Supplied material:
# # # # #
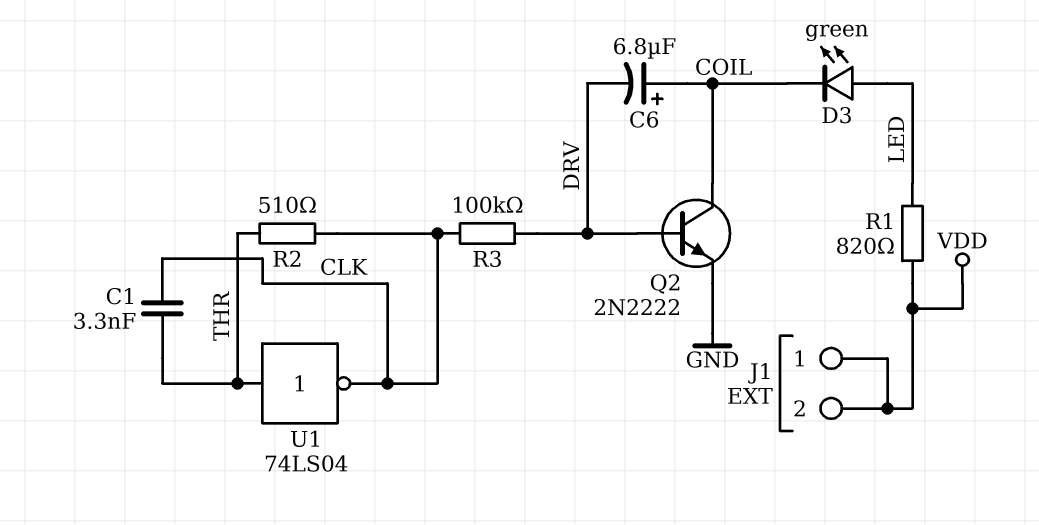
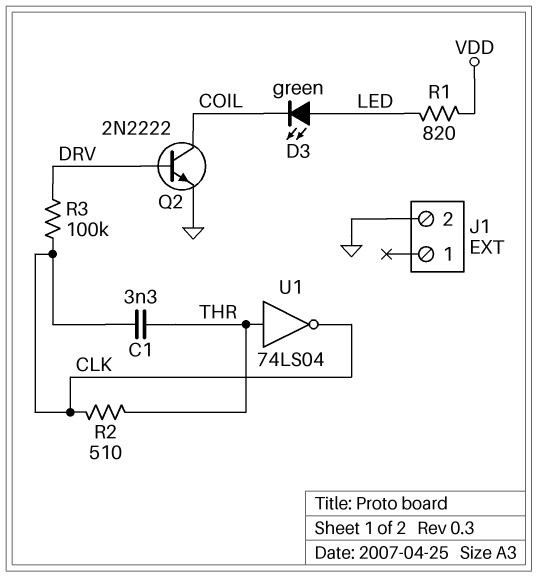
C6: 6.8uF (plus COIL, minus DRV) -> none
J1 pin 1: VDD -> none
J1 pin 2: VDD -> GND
# # # # #
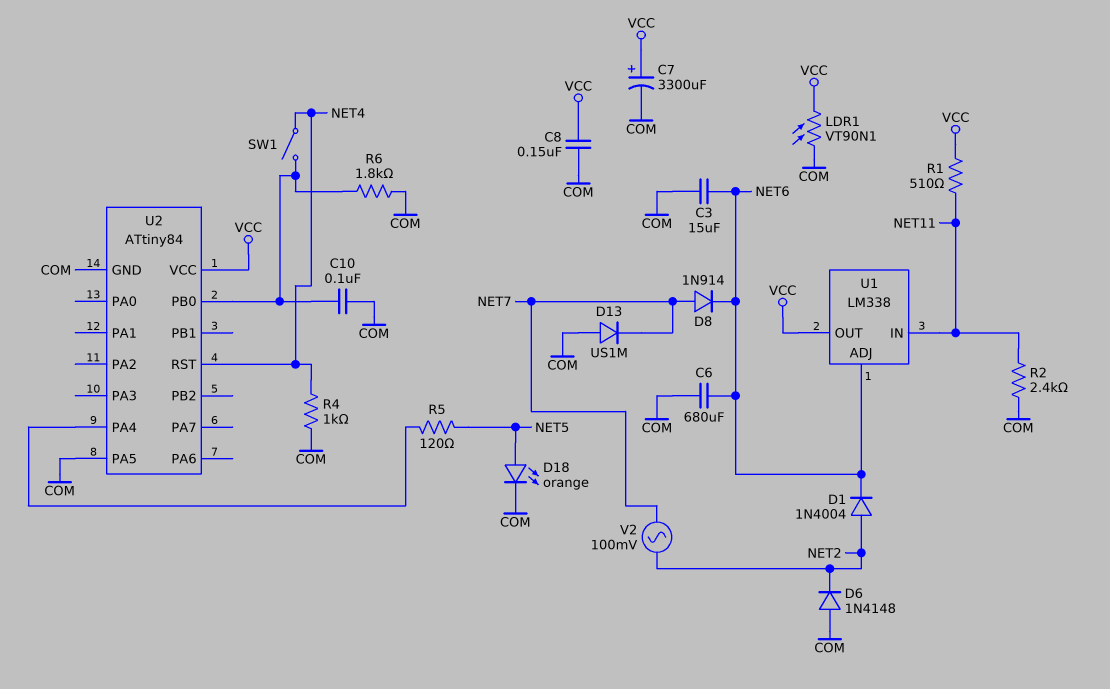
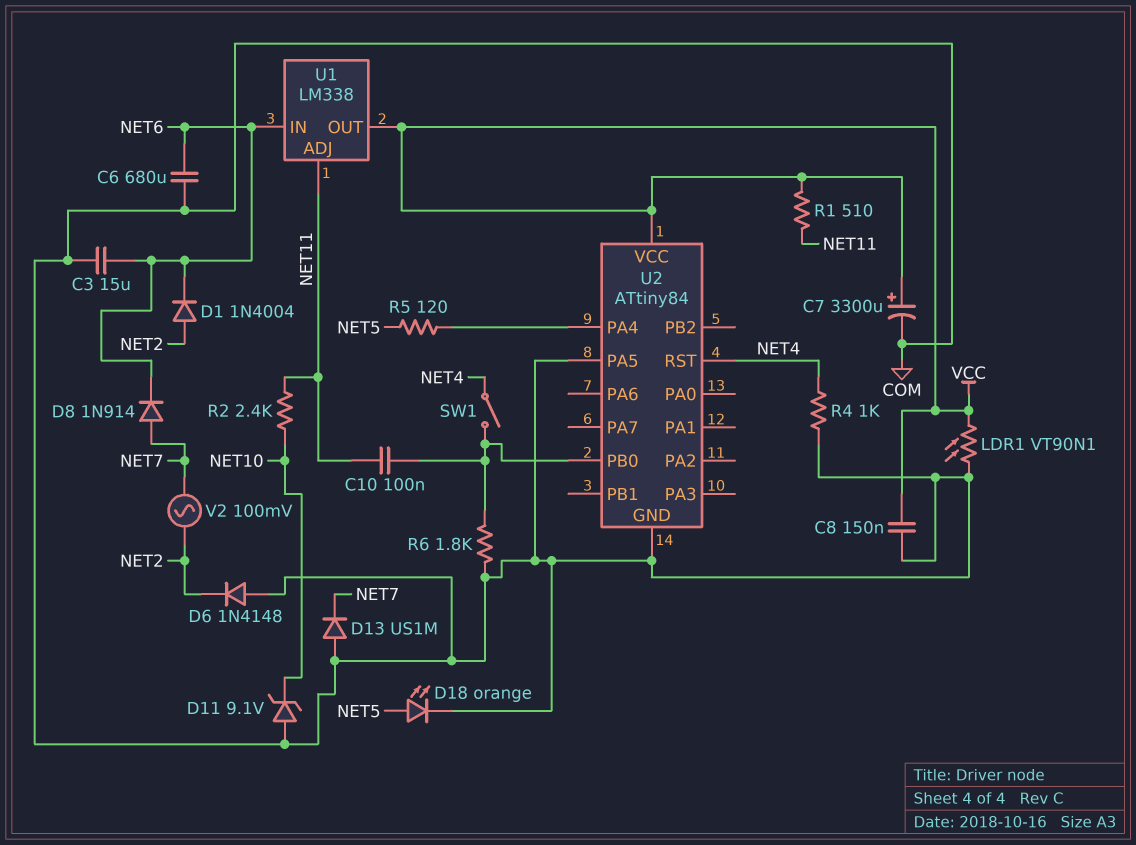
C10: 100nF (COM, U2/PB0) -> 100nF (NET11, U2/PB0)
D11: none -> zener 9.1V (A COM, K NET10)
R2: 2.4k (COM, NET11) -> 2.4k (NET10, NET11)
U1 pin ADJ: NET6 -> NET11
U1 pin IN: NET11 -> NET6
# # # # #
Output only an exact transcription of the lines above from the one with "C6: 6.8uF (plus COIL, minus DRV) -> none" up to and including the one with "J1 pin 2: VDD -> GND".

Solution to the exercise:
C6: 6.8uF (plus COIL, minus DRV) -> none
J1 pin 1: VDD -> none
J1 pin 2: VDD -> GND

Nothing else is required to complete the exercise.